Dataset records |
────
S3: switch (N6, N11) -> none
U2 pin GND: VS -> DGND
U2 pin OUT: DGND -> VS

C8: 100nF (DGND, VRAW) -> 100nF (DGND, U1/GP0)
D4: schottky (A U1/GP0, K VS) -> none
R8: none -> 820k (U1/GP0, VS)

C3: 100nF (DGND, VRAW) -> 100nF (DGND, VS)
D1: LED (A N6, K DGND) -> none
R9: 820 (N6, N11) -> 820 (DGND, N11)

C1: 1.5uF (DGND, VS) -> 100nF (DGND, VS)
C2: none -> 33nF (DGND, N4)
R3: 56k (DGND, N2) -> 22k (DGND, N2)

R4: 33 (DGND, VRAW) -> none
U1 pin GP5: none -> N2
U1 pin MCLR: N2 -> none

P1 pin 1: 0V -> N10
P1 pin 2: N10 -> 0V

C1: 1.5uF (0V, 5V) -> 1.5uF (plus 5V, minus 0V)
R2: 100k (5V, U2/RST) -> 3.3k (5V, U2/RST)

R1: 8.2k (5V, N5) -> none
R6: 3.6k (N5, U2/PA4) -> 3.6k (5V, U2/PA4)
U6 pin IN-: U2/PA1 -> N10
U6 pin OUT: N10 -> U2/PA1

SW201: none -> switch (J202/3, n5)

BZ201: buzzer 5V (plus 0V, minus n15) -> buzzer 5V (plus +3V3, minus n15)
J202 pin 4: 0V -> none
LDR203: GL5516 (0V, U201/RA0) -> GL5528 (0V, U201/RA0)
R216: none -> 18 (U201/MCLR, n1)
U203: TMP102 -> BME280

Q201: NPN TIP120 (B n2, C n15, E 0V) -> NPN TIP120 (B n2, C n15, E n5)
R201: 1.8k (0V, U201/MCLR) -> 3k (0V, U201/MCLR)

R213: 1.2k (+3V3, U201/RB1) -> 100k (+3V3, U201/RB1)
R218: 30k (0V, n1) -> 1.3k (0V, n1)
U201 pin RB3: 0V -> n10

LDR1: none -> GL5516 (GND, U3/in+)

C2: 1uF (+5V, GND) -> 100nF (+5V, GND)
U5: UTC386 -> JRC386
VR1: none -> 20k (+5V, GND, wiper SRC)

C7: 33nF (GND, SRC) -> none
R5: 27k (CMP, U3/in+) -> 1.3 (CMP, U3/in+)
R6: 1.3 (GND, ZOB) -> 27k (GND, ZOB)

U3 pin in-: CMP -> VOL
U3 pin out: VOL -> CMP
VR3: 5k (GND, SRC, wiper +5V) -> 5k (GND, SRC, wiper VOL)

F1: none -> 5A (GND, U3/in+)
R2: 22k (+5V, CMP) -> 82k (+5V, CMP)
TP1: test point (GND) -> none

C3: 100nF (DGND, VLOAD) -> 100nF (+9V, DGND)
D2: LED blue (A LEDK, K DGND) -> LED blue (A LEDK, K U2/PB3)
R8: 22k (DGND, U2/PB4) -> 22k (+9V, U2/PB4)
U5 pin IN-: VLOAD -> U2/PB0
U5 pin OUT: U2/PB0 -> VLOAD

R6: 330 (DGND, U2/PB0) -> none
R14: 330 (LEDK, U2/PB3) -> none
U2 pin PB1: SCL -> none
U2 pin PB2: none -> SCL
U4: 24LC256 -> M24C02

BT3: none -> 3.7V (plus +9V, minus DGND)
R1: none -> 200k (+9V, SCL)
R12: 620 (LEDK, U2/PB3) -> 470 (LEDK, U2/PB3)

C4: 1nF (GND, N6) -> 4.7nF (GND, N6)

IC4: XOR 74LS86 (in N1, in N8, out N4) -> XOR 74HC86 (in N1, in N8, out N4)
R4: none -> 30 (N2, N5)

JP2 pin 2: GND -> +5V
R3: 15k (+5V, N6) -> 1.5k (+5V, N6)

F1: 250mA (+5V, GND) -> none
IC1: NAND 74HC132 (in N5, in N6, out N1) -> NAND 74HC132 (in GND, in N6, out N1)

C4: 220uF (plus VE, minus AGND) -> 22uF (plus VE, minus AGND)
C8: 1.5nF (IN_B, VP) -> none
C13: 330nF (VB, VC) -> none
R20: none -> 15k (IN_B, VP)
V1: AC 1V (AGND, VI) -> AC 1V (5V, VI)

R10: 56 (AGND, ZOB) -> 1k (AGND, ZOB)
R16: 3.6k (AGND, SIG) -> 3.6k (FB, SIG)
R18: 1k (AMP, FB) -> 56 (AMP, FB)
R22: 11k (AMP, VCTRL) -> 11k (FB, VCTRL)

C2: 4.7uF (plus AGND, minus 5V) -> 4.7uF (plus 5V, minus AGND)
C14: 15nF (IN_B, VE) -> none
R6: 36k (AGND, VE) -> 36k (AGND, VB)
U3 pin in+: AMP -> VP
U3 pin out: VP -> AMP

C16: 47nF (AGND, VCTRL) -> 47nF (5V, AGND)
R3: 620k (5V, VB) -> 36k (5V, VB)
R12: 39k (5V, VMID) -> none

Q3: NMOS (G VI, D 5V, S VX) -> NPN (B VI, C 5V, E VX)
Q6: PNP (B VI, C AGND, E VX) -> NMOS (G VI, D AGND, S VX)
────
Work request | Begin with the top line of the material and go as far as the line with "R1: none -> 200k (+9V, SCL)". Set down those lines exactly, both ends included, and nothing more.

Task solution |
S3: switch (N6, N11) -> none
U2 pin GND: VS -> DGND
U2 pin OUT: DGND -> VS

C8: 100nF (DGND, VRAW) -> 100nF (DGND, U1/GP0)
D4: schottky (A U1/GP0, K VS) -> none
R8: none -> 820k (U1/GP0, VS)

C3: 100nF (DGND, VRAW) -> 100nF (DGND, VS)
D1: LED (A N6, K DGND) -> none
R9: 820 (N6, N11) -> 820 (DGND, N11)

C1: 1.5uF (DGND, VS) -> 100nF (DGND, VS)
C2: none -> 33nF (DGND, N4)
R3: 56k (DGND, N2) -> 22k (DGND, N2)

R4: 33 (DGND, VRAW) -> none
U1 pin GP5: none -> N2
U1 pin MCLR: N2 -> none

P1 pin 1: 0V -> N10
P1 pin 2: N10 -> 0V

C1: 1.5uF (0V, 5V) -> 1.5uF (plus 5V, minus 0V)
R2: 100k (5V, U2/RST) -> 3.3k (5V, U2/RST)

R1: 8.2k (5V, N5) -> none
R6: 3.6k (N5, U2/PA4) -> 3.6k (5V, U2/PA4)
U6 pin IN-: U2/PA1 -> N10
U6 pin OUT: N10 -> U2/PA1

SW201: none -> switch (J202/3, n5)

BZ201: buzzer 5V (plus 0V, minus n15) -> buzzer 5V (plus +3V3, minus n15)
J202 pin 4: 0V -> none
LDR203: GL5516 (0V, U201/RA0) -> GL5528 (0V, U201/RA0)
R216: none -> 18 (U201/MCLR, n1)
U203: TMP102 -> BME280

Q201: NPN TIP120 (B n2, C n15, E 0V) -> NPN TIP120 (B n2, C n15, E n5)
R201: 1.8k (0V, U201/MCLR) -> 3k (0V, U201/MCLR)

R213: 1.2k (+3V3, U201/RB1) -> 100k (+3V3, U201/RB1)
R218: 30k (0V, n1) -> 1.3k (0V, n1)
U201 pin RB3: 0V -> n10

LDR1: none -> GL5516 (GND, U3/in+)

C2: 1uF (+5V, GND) -> 100nF (+5V, GND)
U5: UTC386 -> JRC386
VR1: none -> 20k (+5V, GND, wiper SRC)

C7: 33nF (GND, SRC) -> none
R5: 27k (CMP, U3/in+) -> 1.3 (CMP, U3/in+)
R6: 1.3 (GND, ZOB) -> 27k (GND, ZOB)

U3 pin in-: CMP -> VOL
U3 pin out: VOL -> CMP
VR3: 5k (GND, SRC, wiper +5V) -> 5k (GND, SRC, wiper VOL)

F1: none -> 5A (GND, U3/in+)
R2: 22k (+5V, CMP) -> 82k (+5V, CMP)
TP1: test point (GND) -> none

C3: 100nF (DGND, VLOAD) -> 100nF (+9V, DGND)
D2: LED blue (A LEDK, K DGND) -> LED blue (A LEDK, K U2/PB3)
R8: 22k (DGND, U2/PB4) -> 22k (+9V, U2/PB4)
U5 pin IN-: VLOAD -> U2/PB0
U5 pin OUT: U2/PB0 -> VLOAD

R6: 330 (DGND, U2/PB0) -> none
R14: 330 (LEDK, U2/PB3) -> none
U2 pin PB1: SCL -> none
U2 pin PB2: none -> SCL
U4: 24LC256 -> M24C02

BT3: none -> 3.7V (plus +9V, minus DGND)
R1: none -> 200k (+9V, SCL)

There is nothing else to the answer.